• **Requirement**
Would you copy exactly the lines in the data below from the one that has "grey dumbbell [517,508,797,670]" through the one that has "red cutting board [505,293,600,439]", dropping any pictures?

____ Study material

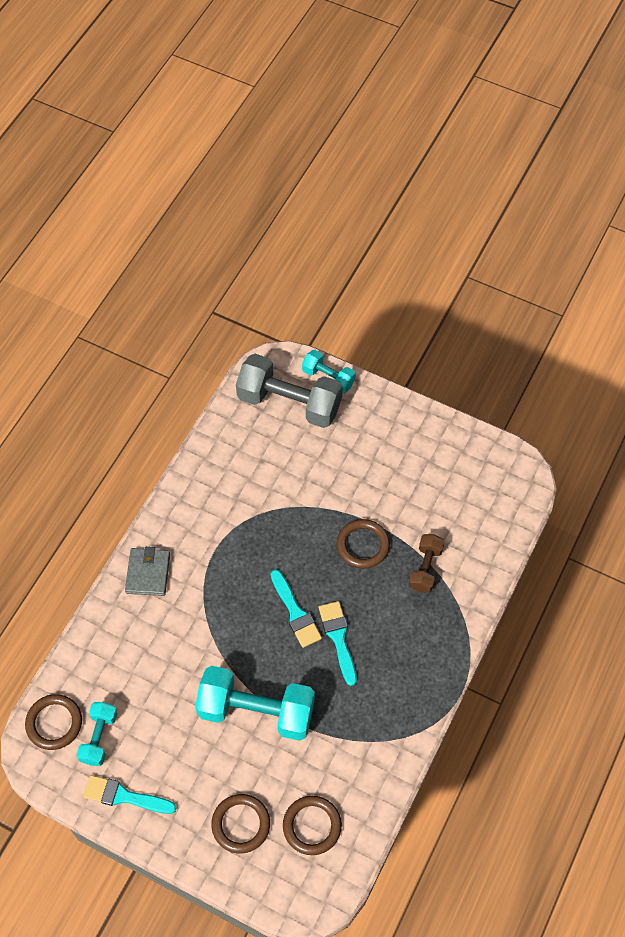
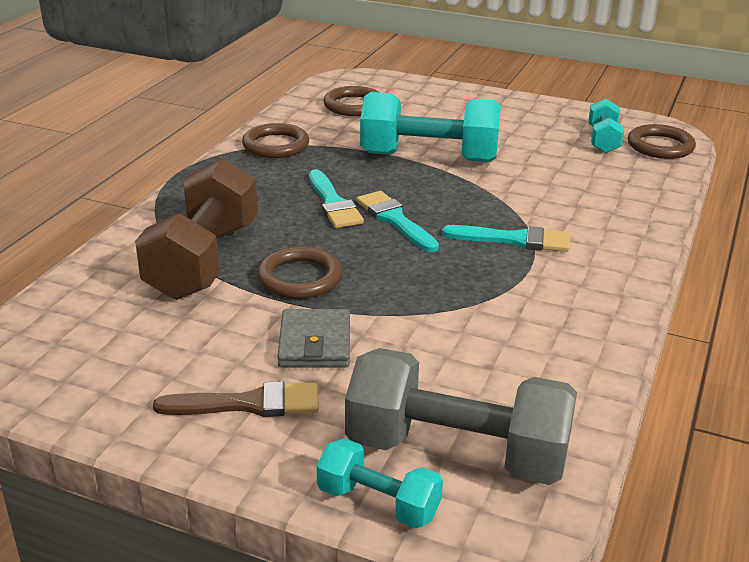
camera: 175 degrees right, 30 degrees down
turquoise brush [83,775,176,814] -> turquoise brush moved to [442,225,570,252]
grey wallet [125,547,170,596] -> grey wallet moved to [278,309,350,367]
brown ring [211,794,270,853] -> brown ring moved to [242,123,309,158]
brown dumbbell [409,534,445,593] -> brown dumbbell [135,158,258,300], size x1.91
none -> brown brush [153,381,319,417]

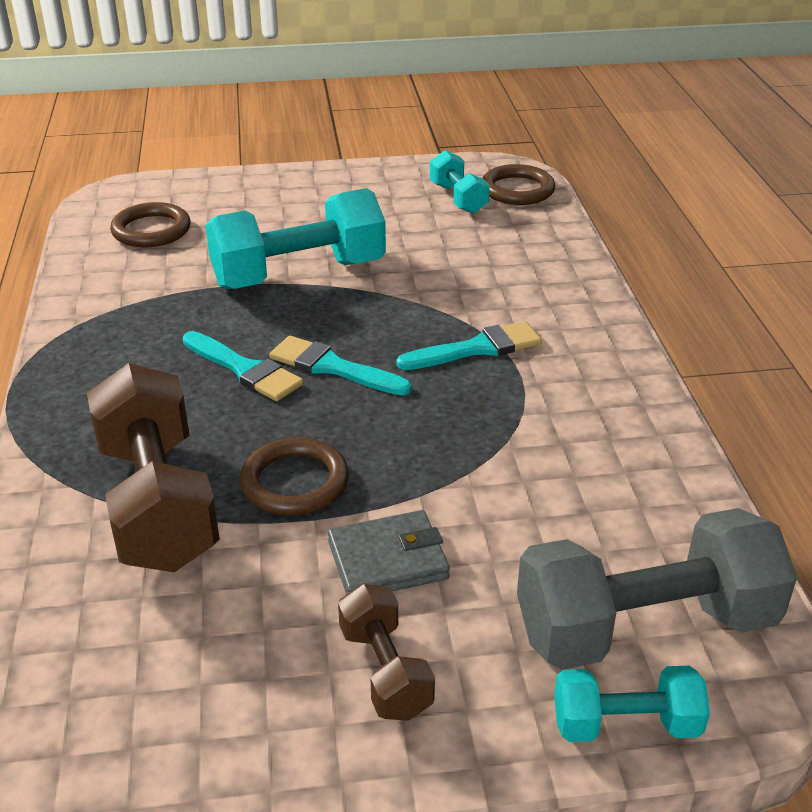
camera: 30 degrees left, 5 degrees up
brown brush [153,381,319,417] -> brown dumbbell [338,583,435,721]
brown ring [242,123,309,158] -> none
grey wallet [278,309,350,367] -> grey wallet turned 75 degrees counterclockwise [328,510,450,595]

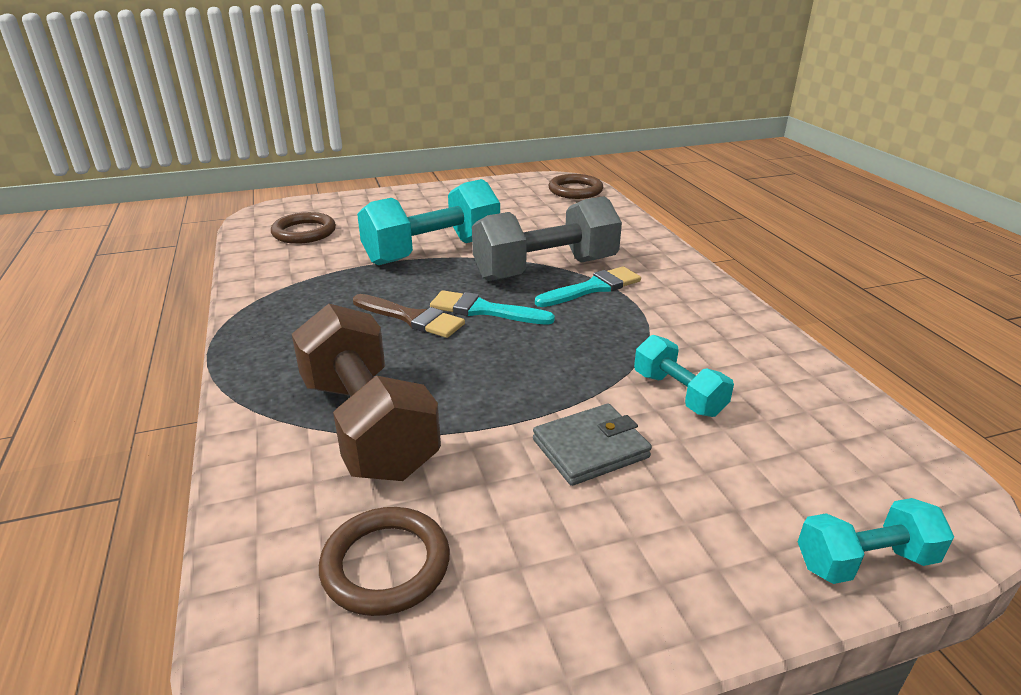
camera: 10 degrees left, 5 degrees down
turquoise brush [183,331,304,401] -> brown brush [353,294,465,338]
brown ring [240,437,349,516] -> brown ring moved to [319,507,450,616]
brown dumbbell [338,583,435,721] -> none
turquoise dumbbell [430,150,490,214] -> turquoise dumbbell moved to [634,335,734,417]
grey dumbbell [517,508,797,670] -> grey dumbbell moved to [472,196,622,281]

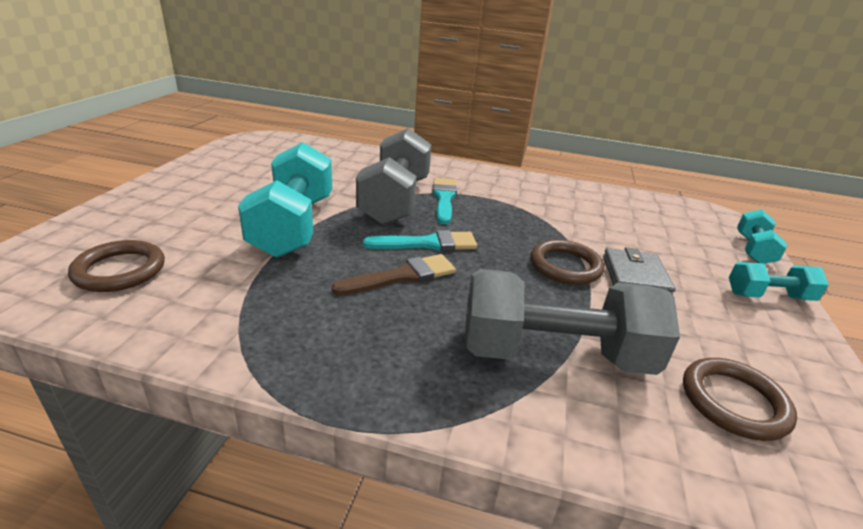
camera: 60 degrees left, 0 degrees up
brown dumbbell [292,304,441,481] -> grey dumbbell [465,269,680,375]
turquoise brush [430,290,555,325] -> turquoise brush turned 150 degrees counterclockwise [363,230,477,251]
brown ring [549,174,603,199] -> brown ring moved to [530,239,605,285]
turquoise dumbbell [634,335,734,417] -> turquoise dumbbell moved to [729,262,829,301]

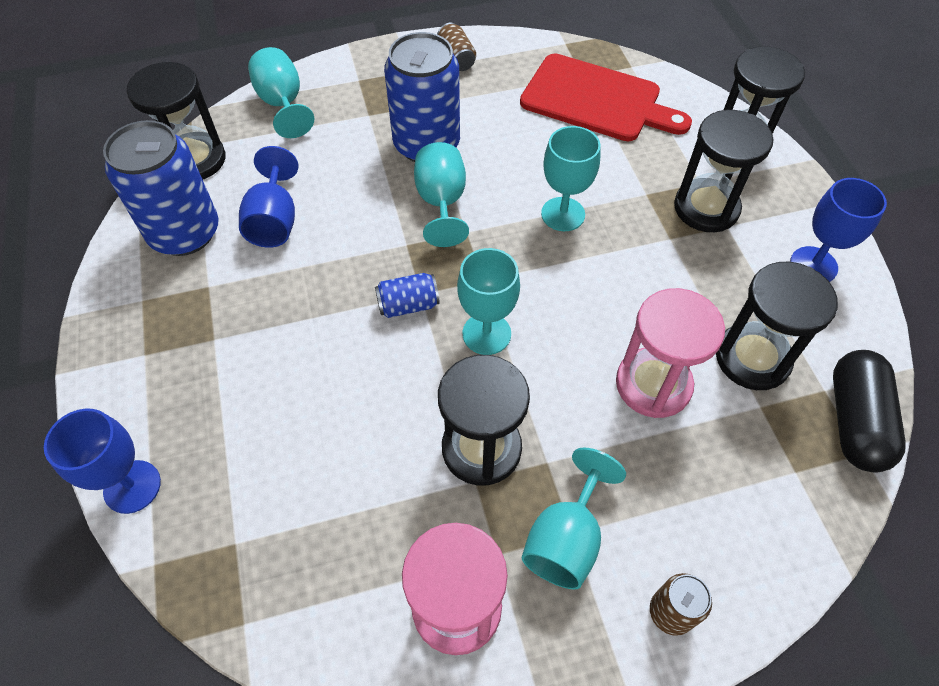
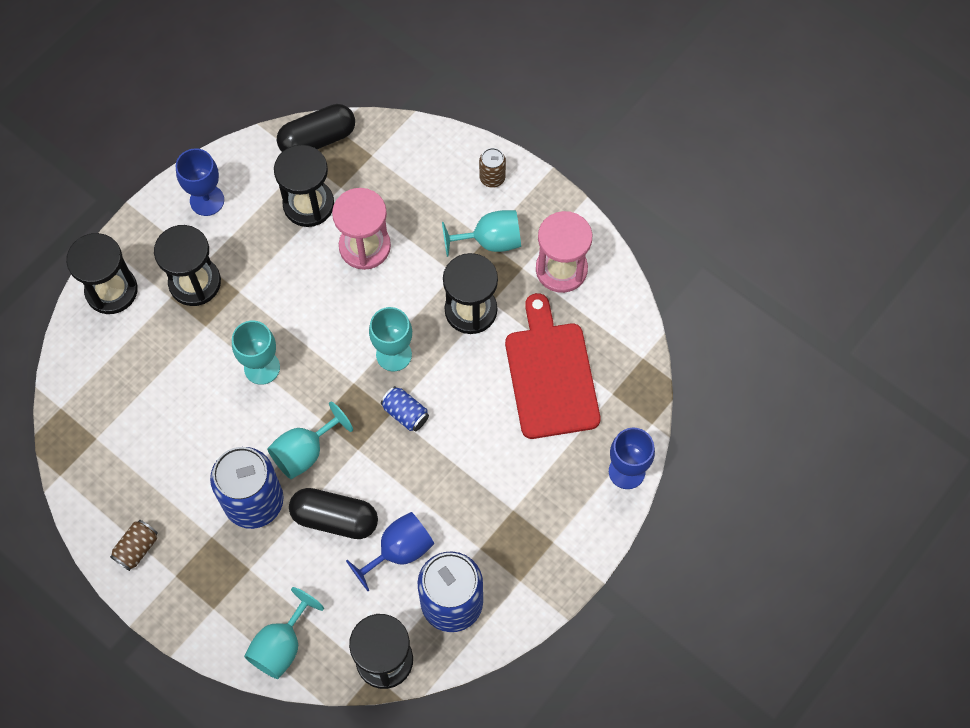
camera: 125 degrees left, 10 degrees up
red cutting board [520,54,692,141] -> red cutting board moved to [505,293,600,439]
none -> black capsule [289,488,378,539]

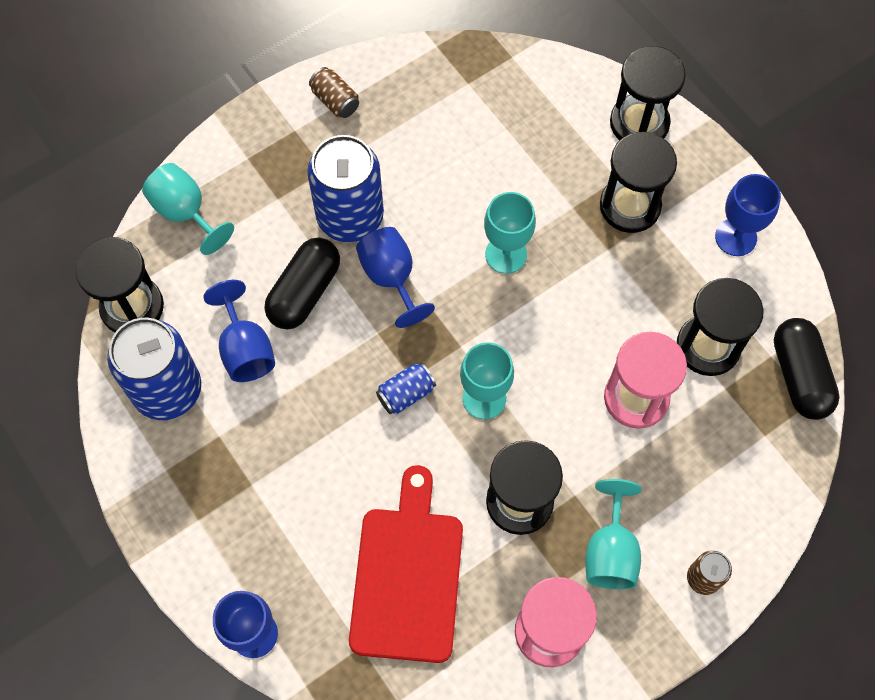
camera: 105 degrees right, 0 degrees up
turquoise goblet [267,402,353,479] -> blue goblet [356,227,435,328]
red cutting board [505,293,600,439] -> red cutting board turned 90 degrees counterclockwise [349,465,463,663]

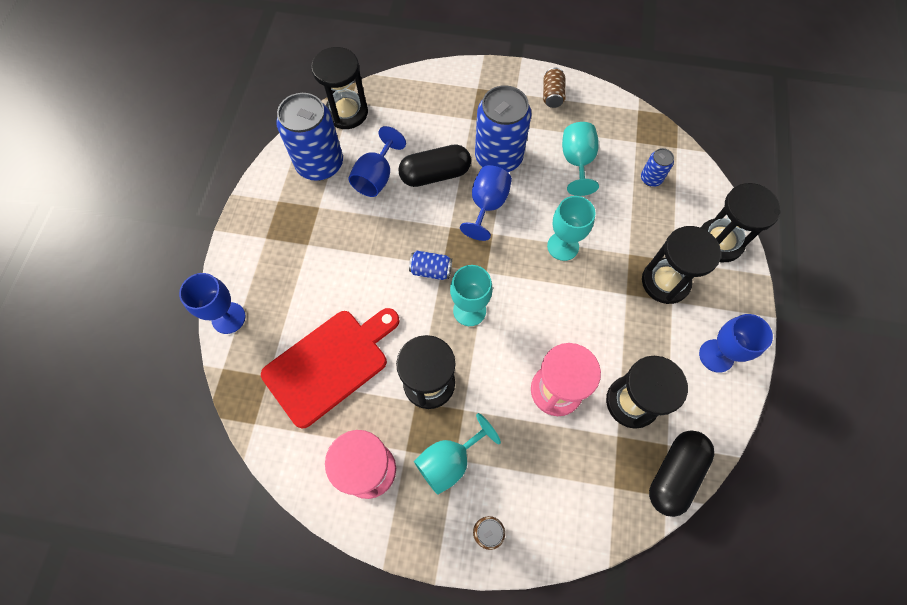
camera: 45 degrees right, 0 degrees up
turquoise goblet [142,163,234,255] -> turquoise goblet moved to [562,122,599,196]
none -> blue can [641,148,674,187]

________

• **Response to this task**
grey dumbbell [517,508,797,670] -> grey dumbbell moved to [472,196,622,281]

camera: 60 degrees left, 0 degrees up
brown dumbbell [292,304,441,481] -> grey dumbbell [465,269,680,375]
turquoise brush [430,290,555,325] -> turquoise brush turned 150 degrees counterclockwise [363,230,477,251]
brown ring [549,174,603,199] -> brown ring moved to [530,239,605,285]
turquoise dumbbell [634,335,734,417] -> turquoise dumbbell moved to [729,262,829,301]

camera: 125 degrees left, 10 degrees up
red cutting board [520,54,692,141] -> red cutting board moved to [505,293,600,439]
none -> black capsule [289,488,378,539]

camera: 105 degrees right, 0 degrees up
turquoise goblet [267,402,353,479] -> blue goblet [356,227,435,328]
red cutting board [505,293,600,439] -> red cutting board turned 90 degrees counterclockwise [349,465,463,663]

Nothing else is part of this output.